PROBLEM REQUIREMENTS.
Copy nothing before the line containing "armchair: (373, 242)". Reproduce that line and all that follow, exactly, through the end of the records.

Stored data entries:
━━━

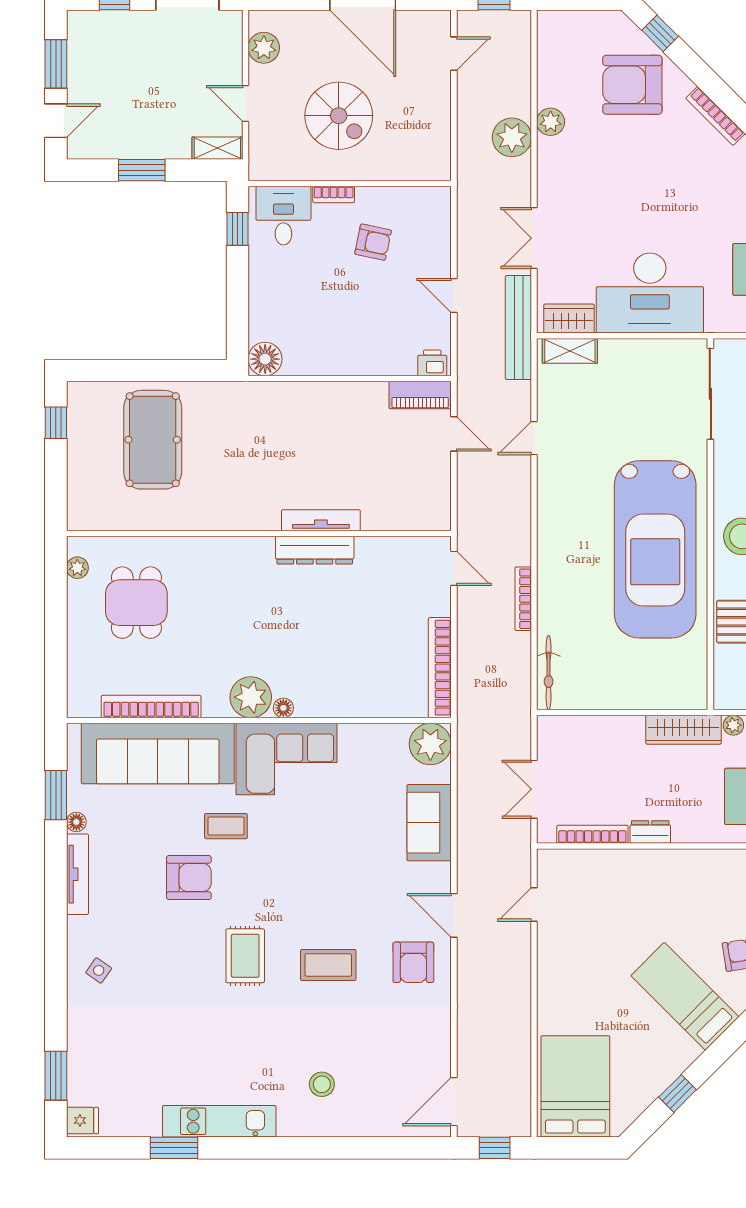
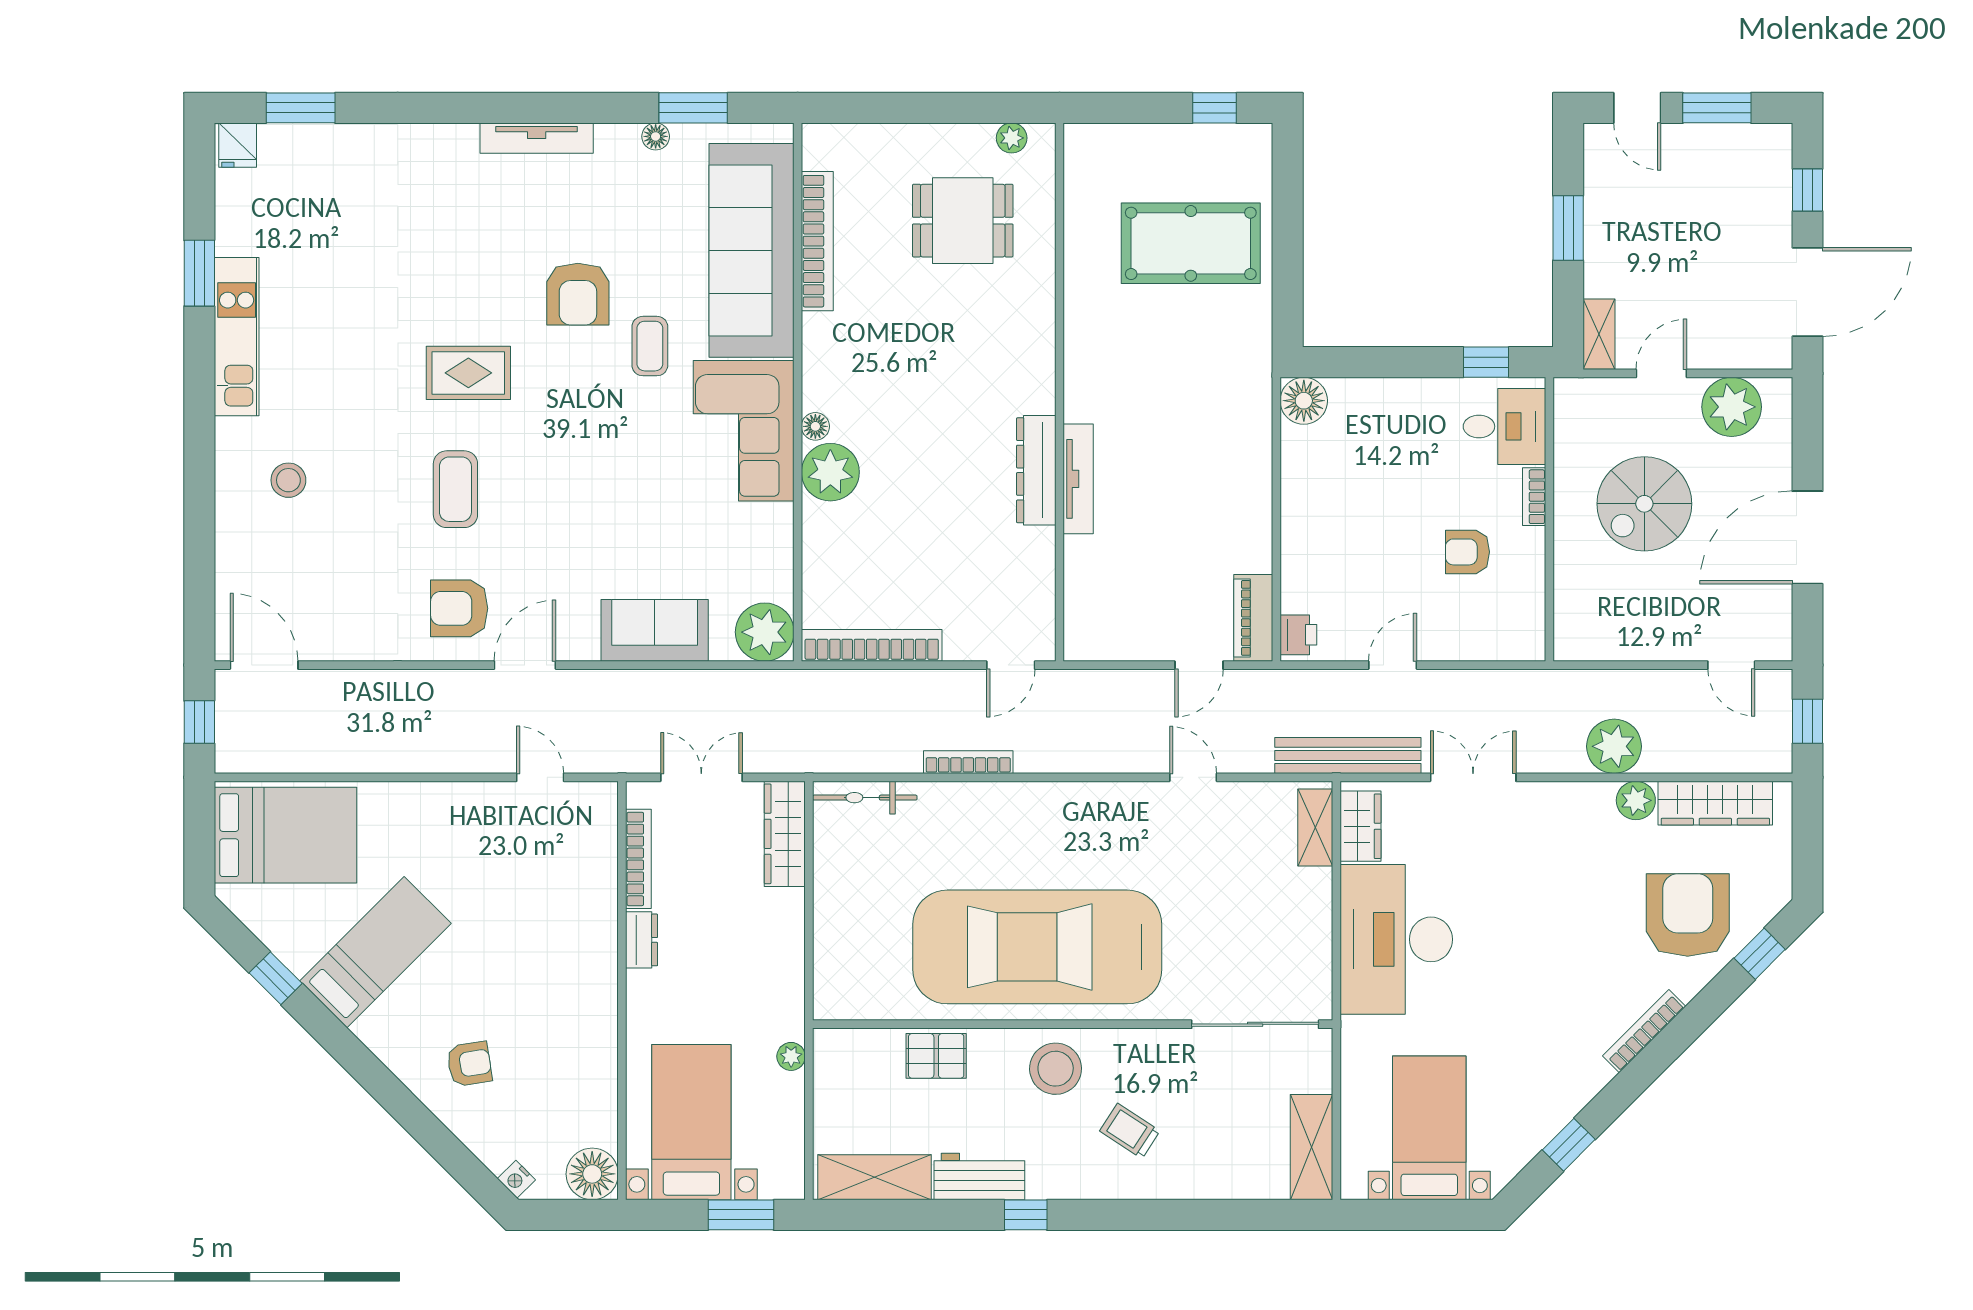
plant: (264, 48) -> (1732, 407), width x1.36, depth x1.36
wardrobe: (553, 65) -> (1715, 803), added
armchair: (373, 242) -> (1467, 552), turned 78
plant: (251, 697) -> (830, 472), moved
wardrobe: (684, 730) -> (785, 834), moved
tv unit: (77, 874) -> (537, 138), moved
side table: (99, 970) -> (448, 168), removed
bed: (685, 996) -> (375, 952), moved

━━━

EXERCISE ANSWER.
armchair: (373, 242) -> (1467, 552), turned 78
plant: (251, 697) -> (830, 472), moved
wardrobe: (684, 730) -> (785, 834), moved
tv unit: (77, 874) -> (537, 138), moved
side table: (99, 970) -> (448, 168), removed
bed: (685, 996) -> (375, 952), moved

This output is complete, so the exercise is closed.